(PROBLEM DETAILS): Please write out all the data that follows exactly, without the pictures.
= = =
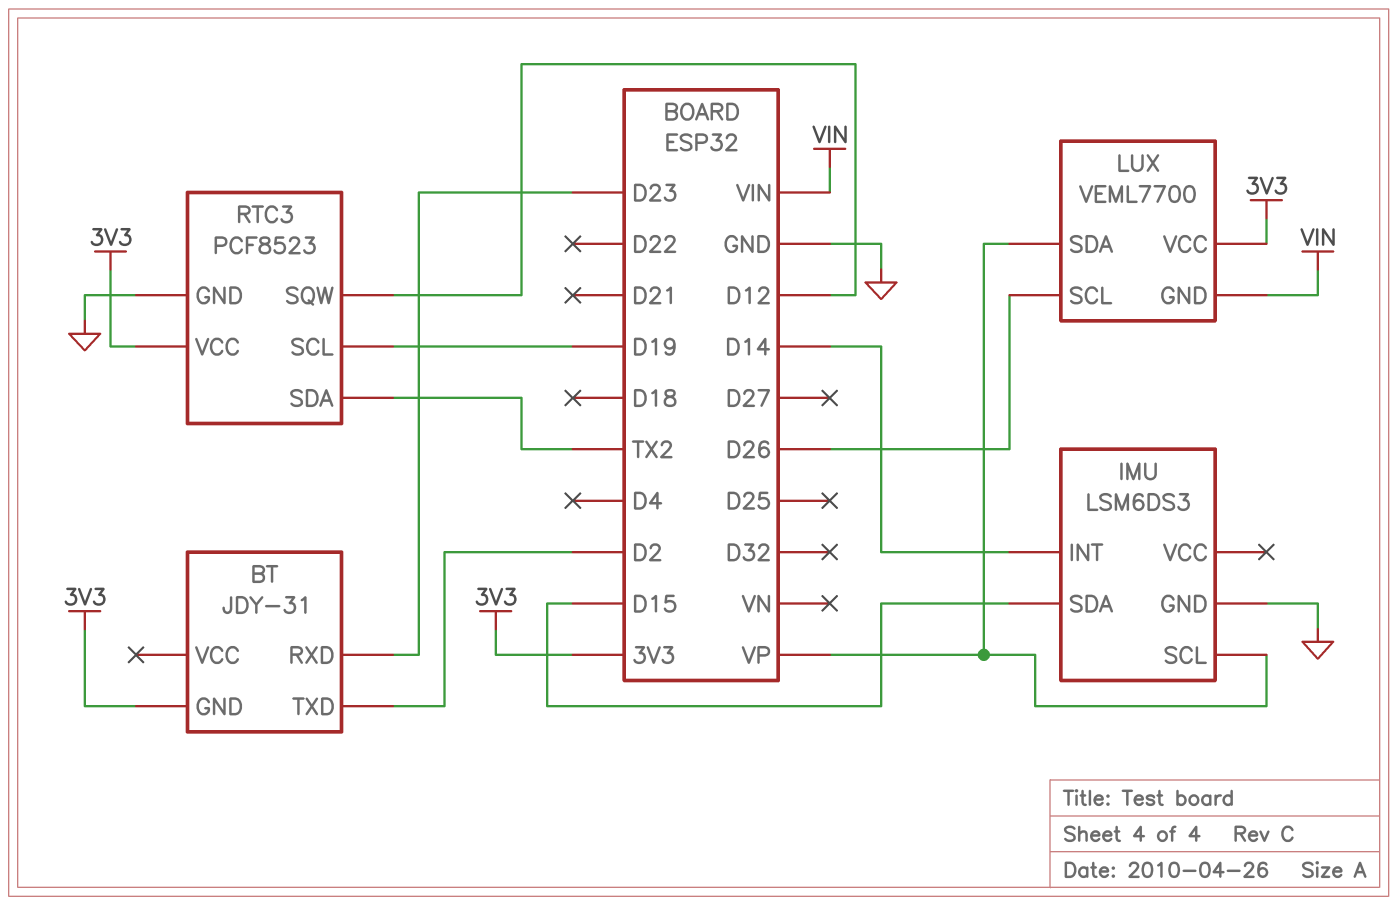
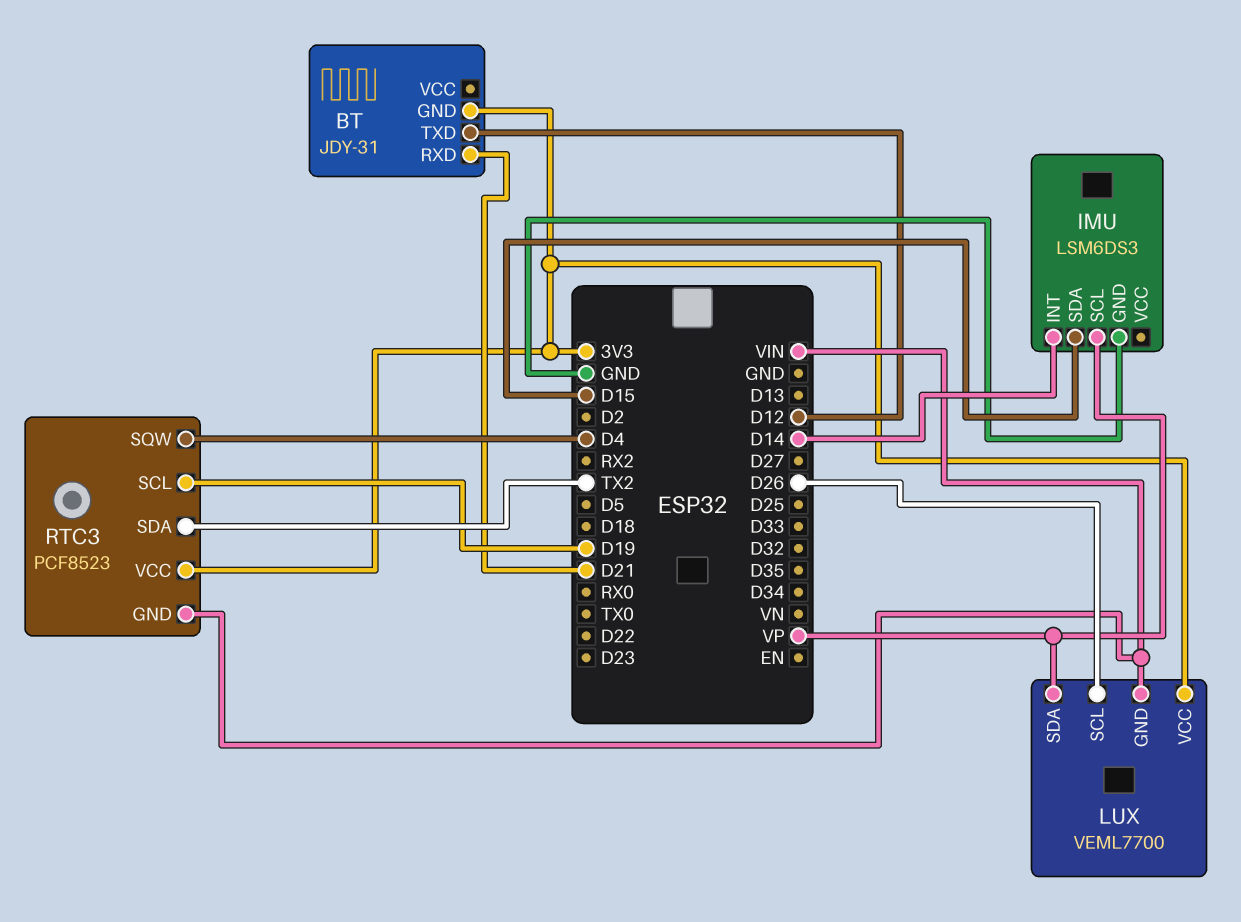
BT pin RXD: D23 -> D21
BT pin TXD: D2 -> D12
RTC3 pin GND: GND -> VIN
RTC3 pin SQW: D12 -> D4

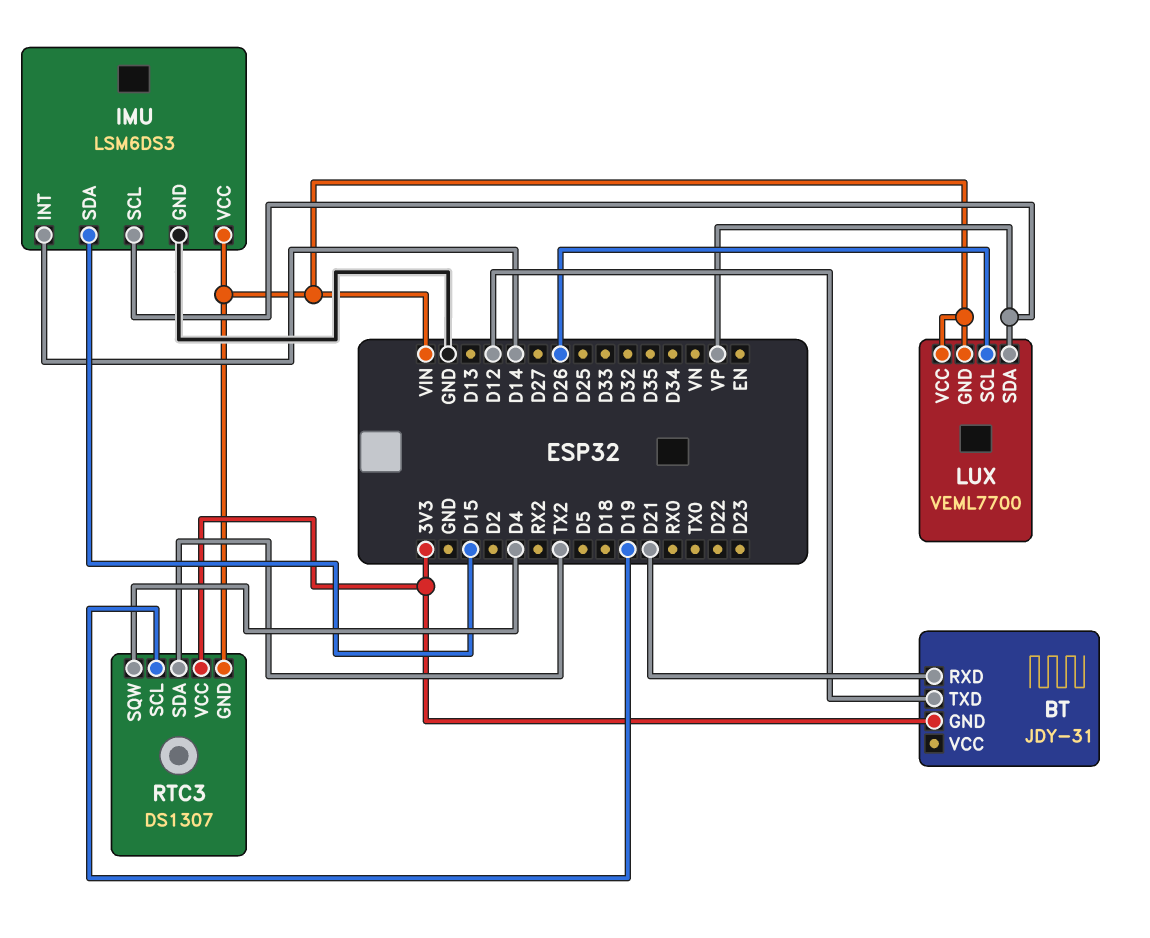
IMU pin VCC: none -> VIN
LUX pin VCC: 3V3 -> VIN
RTC3: PCF8523 -> DS1307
= = =
(SOLUTION):
BT pin RXD: D23 -> D21
BT pin TXD: D2 -> D12
RTC3 pin GND: GND -> VIN
RTC3 pin SQW: D12 -> D4

IMU pin VCC: none -> VIN
LUX pin VCC: 3V3 -> VIN
RTC3: PCF8523 -> DS1307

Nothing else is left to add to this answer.